* What is being asked
Could you give back every entry below exactly, with the pictures dropped?

* Data for processing
_ _ _ _ _

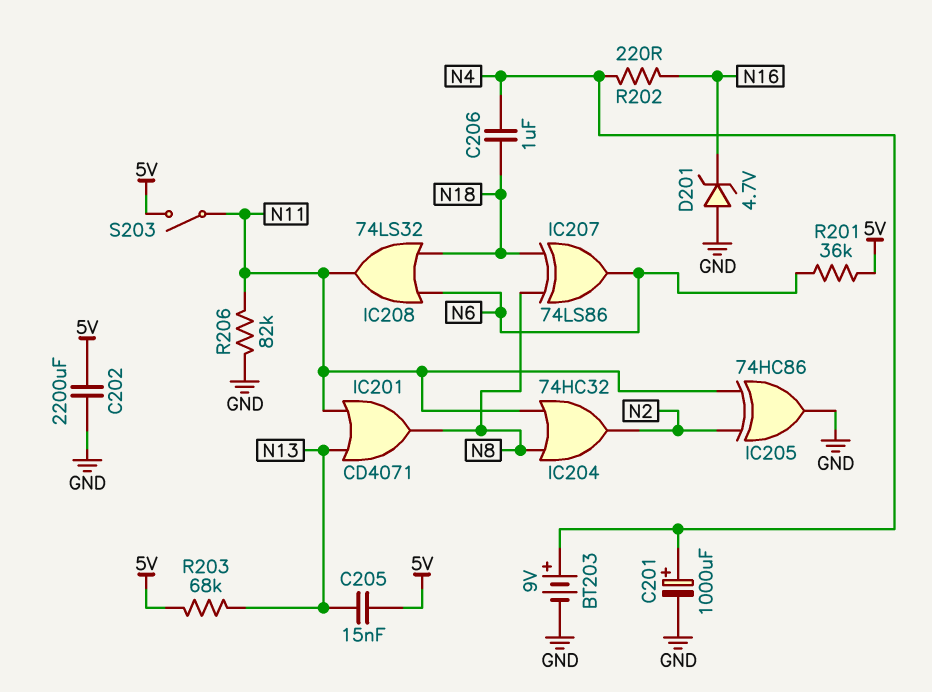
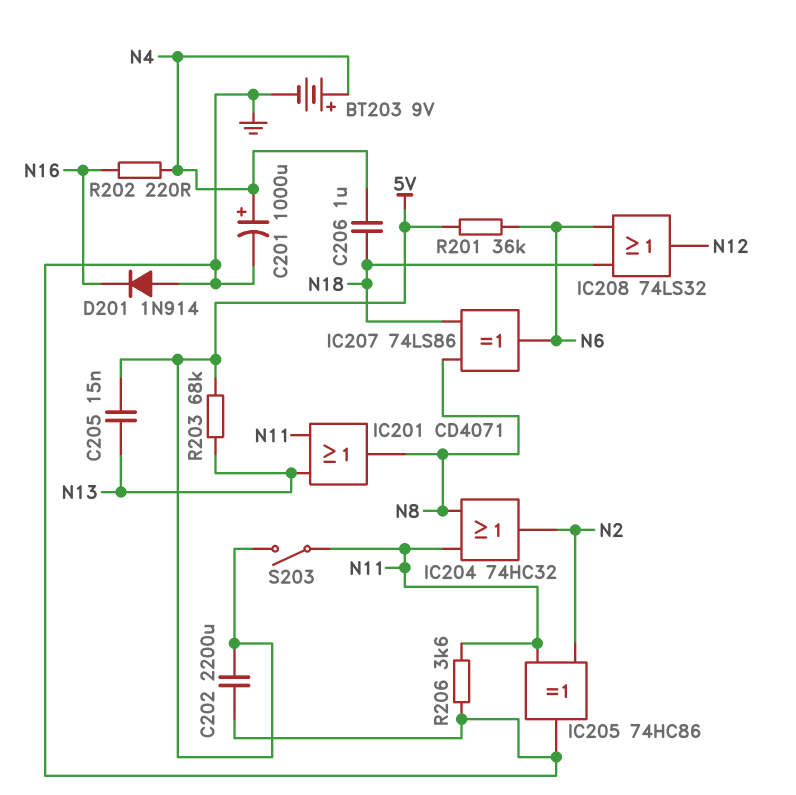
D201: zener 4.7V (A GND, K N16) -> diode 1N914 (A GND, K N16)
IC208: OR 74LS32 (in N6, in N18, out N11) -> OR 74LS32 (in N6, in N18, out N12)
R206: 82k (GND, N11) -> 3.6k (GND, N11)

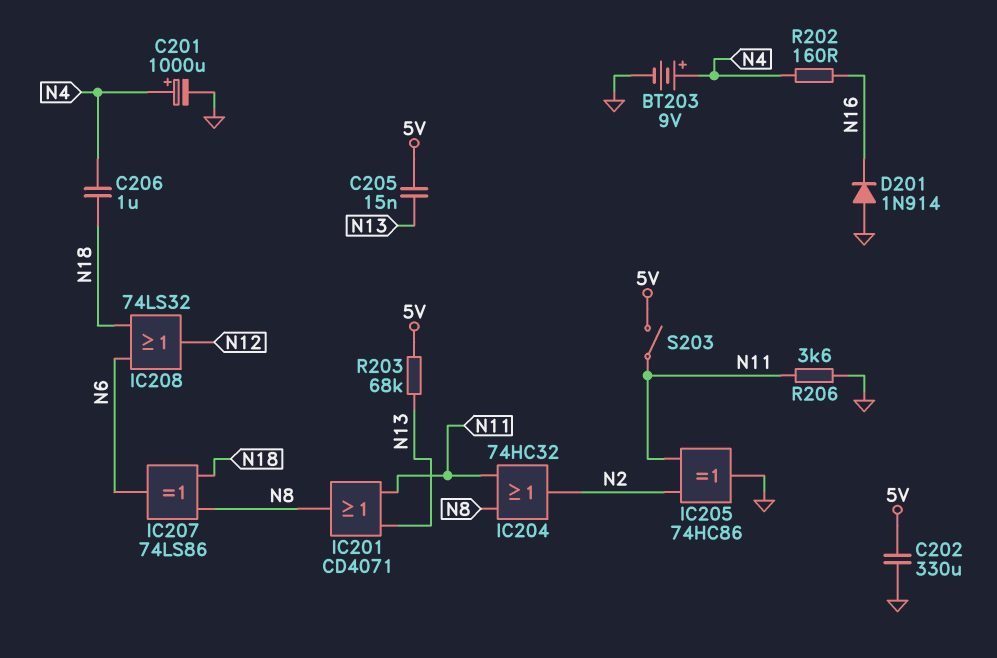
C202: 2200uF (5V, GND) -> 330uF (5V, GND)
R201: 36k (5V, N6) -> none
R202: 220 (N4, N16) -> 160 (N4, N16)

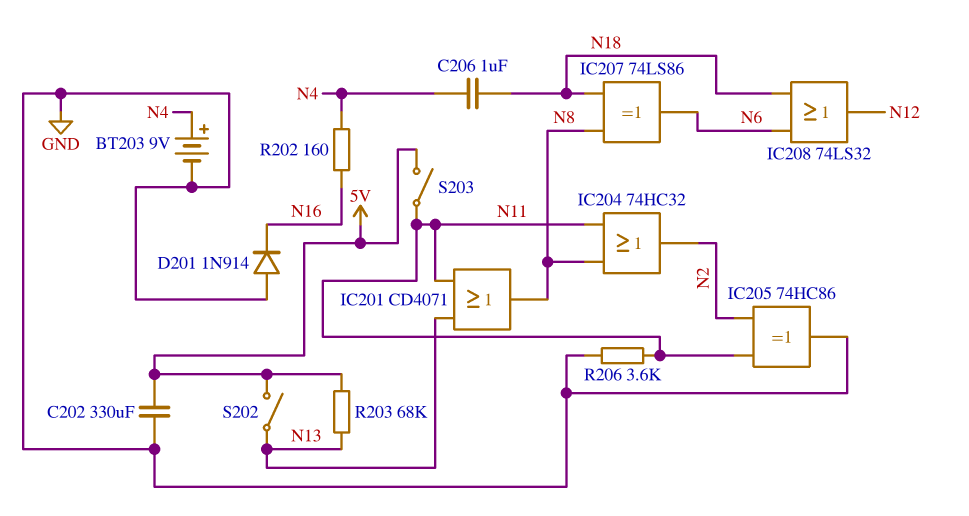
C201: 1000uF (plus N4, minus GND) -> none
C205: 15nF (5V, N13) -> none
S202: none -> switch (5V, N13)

_ _ _ _ _

* Finished task
D201: zener 4.7V (A GND, K N16) -> diode 1N914 (A GND, K N16)
IC208: OR 74LS32 (in N6, in N18, out N11) -> OR 74LS32 (in N6, in N18, out N12)
R206: 82k (GND, N11) -> 3.6k (GND, N11)

C202: 2200uF (5V, GND) -> 330uF (5V, GND)
R201: 36k (5V, N6) -> none
R202: 220 (N4, N16) -> 160 (N4, N16)

C201: 1000uF (plus N4, minus GND) -> none
C205: 15nF (5V, N13) -> none
S202: none -> switch (5V, N13)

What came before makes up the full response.